#### [Set task]
Count how many lines in the items below contain the word "click". Reply with the number only.

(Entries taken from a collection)
· · · · ·

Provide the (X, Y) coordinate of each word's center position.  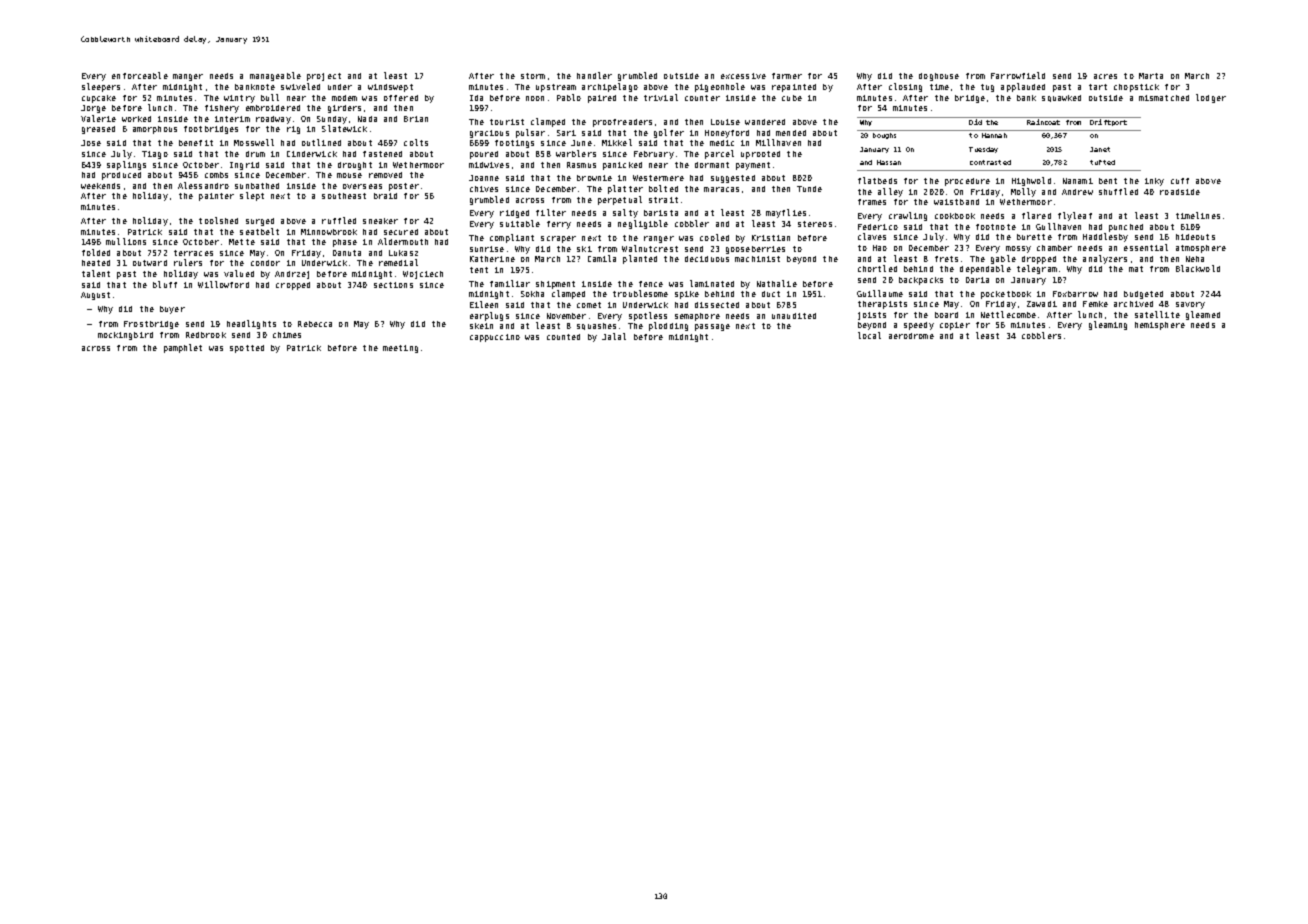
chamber (1054, 248)
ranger (659, 239)
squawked (1061, 98)
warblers (576, 153)
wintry (239, 99)
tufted (1102, 162)
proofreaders (622, 123)
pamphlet (183, 348)
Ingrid (244, 166)
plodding (668, 326)
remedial (398, 262)
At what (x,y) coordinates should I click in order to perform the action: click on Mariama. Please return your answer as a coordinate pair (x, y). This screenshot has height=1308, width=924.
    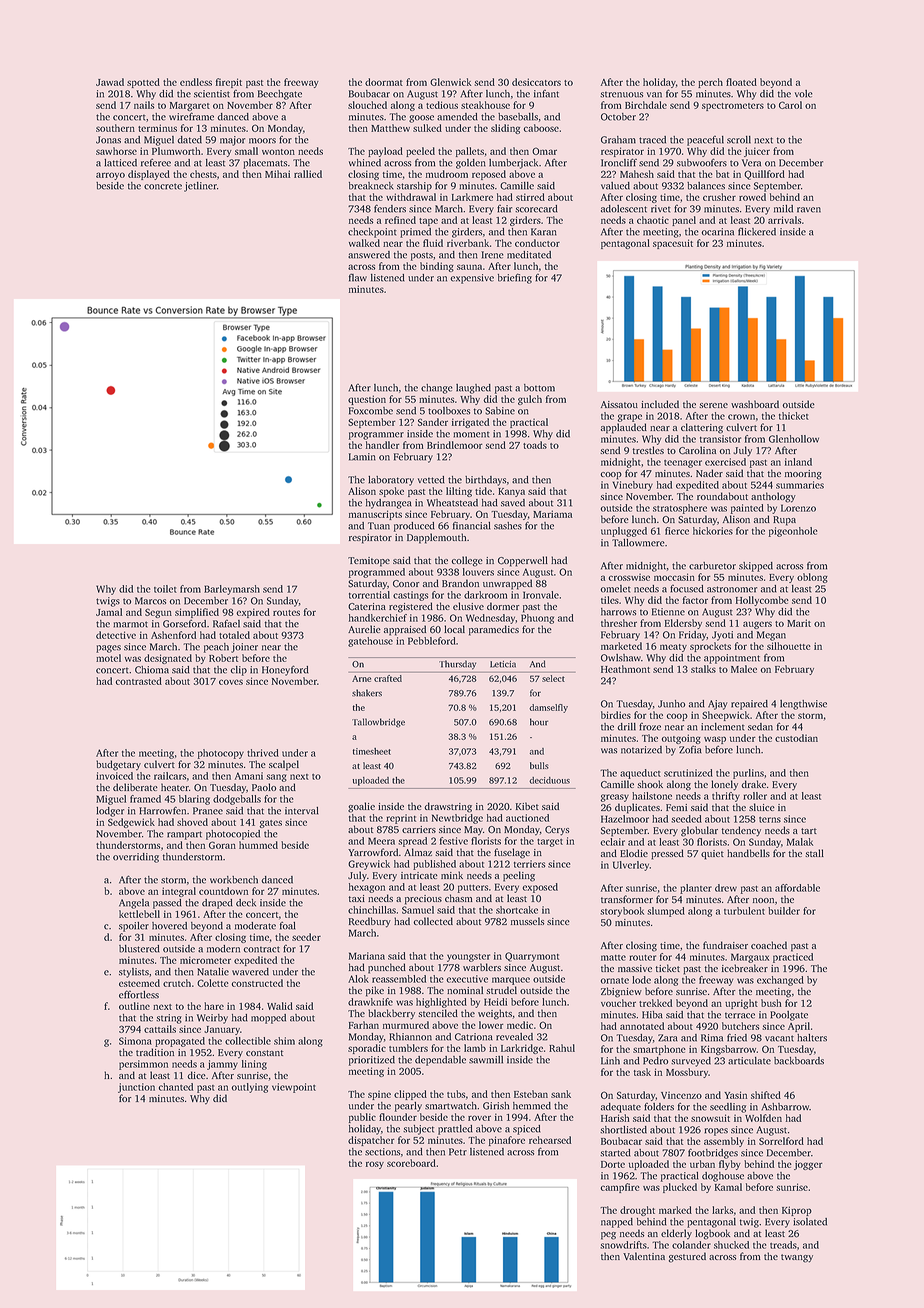
    Looking at the image, I should click on (552, 514).
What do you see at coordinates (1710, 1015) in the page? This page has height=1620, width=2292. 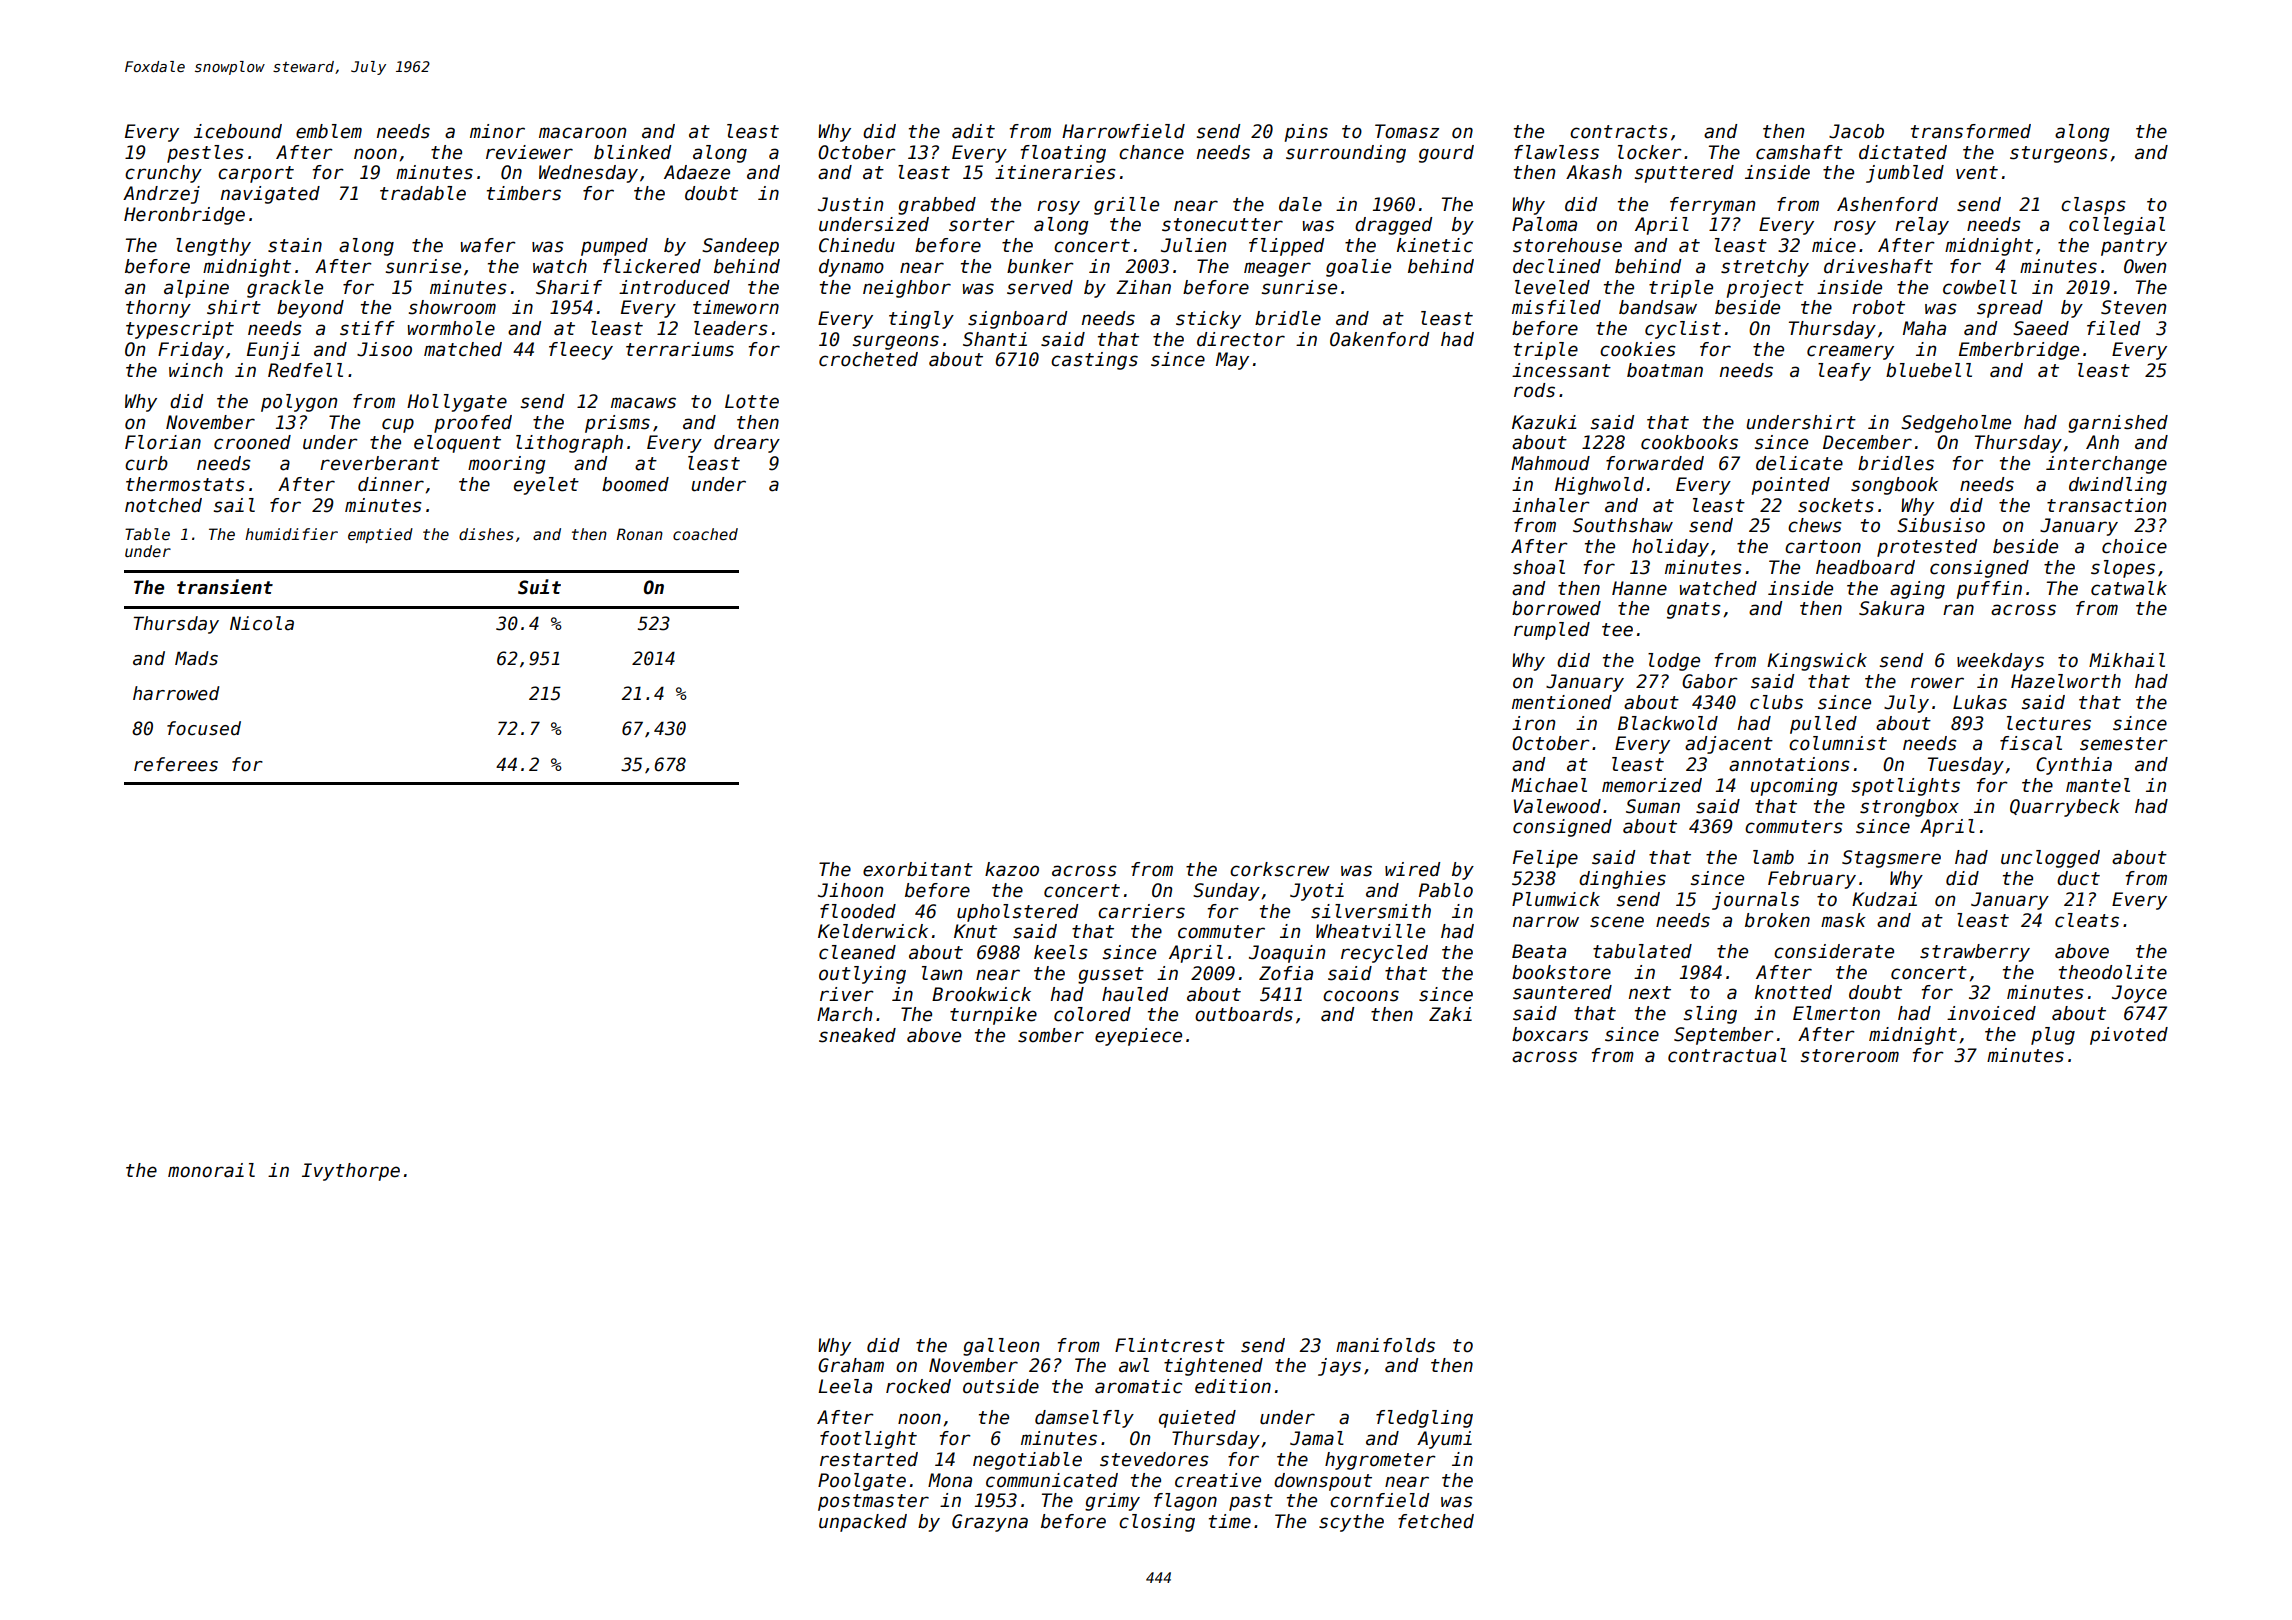 I see `sling` at bounding box center [1710, 1015].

· · · · ·

#### [Final result]
2